:: Data to use ::

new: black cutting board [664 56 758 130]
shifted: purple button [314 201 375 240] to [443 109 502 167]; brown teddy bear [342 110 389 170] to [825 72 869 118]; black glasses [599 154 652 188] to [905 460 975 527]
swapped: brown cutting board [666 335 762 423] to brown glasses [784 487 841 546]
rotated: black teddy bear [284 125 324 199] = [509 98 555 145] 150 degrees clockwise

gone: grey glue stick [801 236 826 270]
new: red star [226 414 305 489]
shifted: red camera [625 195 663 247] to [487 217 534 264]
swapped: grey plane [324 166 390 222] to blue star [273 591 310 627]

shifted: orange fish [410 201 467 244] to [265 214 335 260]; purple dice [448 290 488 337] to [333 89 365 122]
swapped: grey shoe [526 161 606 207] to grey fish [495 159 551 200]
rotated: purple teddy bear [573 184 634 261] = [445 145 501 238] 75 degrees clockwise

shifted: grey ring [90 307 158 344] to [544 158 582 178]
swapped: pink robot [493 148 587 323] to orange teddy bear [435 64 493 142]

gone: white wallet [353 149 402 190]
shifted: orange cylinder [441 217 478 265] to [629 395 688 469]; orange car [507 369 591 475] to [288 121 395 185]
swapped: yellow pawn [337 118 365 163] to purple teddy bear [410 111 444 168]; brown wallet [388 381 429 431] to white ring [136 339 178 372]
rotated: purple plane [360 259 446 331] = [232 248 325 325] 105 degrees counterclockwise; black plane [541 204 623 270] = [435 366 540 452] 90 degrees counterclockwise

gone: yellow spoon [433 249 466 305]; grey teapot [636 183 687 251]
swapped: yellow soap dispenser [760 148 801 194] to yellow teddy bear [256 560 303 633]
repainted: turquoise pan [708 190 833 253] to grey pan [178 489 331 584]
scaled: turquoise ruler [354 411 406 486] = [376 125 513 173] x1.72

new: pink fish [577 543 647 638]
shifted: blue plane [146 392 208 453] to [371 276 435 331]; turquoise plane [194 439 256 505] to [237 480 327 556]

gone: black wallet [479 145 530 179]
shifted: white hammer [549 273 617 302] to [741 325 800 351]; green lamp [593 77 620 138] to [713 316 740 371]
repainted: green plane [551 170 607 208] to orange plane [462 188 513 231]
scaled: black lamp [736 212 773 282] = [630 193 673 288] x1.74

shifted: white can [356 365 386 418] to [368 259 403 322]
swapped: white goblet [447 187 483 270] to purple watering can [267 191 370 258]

:::

Your task: When the line containing "swapped: brown cutting" is reached, include it and stop. Until then, output each line of the entries exactly as given, starting from the first.

Output of the task:
new: black cutting board [664 56 758 130]
shifted: purple button [314 201 375 240] to [443 109 502 167]; brown teddy bear [342 110 389 170] to [825 72 869 118]; black glasses [599 154 652 188] to [905 460 975 527]
swapped: brown cutting board [666 335 762 423] to brown glasses [784 487 841 546]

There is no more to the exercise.